(Study material):
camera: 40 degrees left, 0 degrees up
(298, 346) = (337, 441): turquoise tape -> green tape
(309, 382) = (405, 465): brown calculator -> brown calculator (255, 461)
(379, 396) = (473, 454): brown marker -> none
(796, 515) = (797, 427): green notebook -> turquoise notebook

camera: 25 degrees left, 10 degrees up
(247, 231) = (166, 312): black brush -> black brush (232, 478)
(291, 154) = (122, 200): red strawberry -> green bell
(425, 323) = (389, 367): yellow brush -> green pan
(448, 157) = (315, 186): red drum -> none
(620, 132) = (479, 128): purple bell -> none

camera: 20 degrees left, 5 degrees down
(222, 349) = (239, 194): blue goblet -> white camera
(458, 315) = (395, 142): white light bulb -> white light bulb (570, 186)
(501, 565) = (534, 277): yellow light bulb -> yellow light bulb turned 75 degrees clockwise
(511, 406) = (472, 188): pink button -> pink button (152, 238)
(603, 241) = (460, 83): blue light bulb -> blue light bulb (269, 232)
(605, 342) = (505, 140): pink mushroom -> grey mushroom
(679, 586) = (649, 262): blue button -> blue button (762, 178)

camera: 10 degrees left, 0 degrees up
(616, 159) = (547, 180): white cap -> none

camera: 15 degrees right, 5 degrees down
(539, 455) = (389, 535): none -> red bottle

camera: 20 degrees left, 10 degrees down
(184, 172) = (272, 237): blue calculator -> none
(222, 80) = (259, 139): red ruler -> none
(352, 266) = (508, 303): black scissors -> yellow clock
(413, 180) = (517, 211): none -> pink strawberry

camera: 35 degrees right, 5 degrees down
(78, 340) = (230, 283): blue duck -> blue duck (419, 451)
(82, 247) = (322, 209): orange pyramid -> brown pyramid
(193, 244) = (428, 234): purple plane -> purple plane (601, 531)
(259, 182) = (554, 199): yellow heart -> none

(What is being asked):
Take the word "purple" and find each line of the material that contains it. Copy those lines.

(The completed task):
(620, 132) = (479, 128): purple bell -> none
(193, 244) = (428, 234): purple plane -> purple plane (601, 531)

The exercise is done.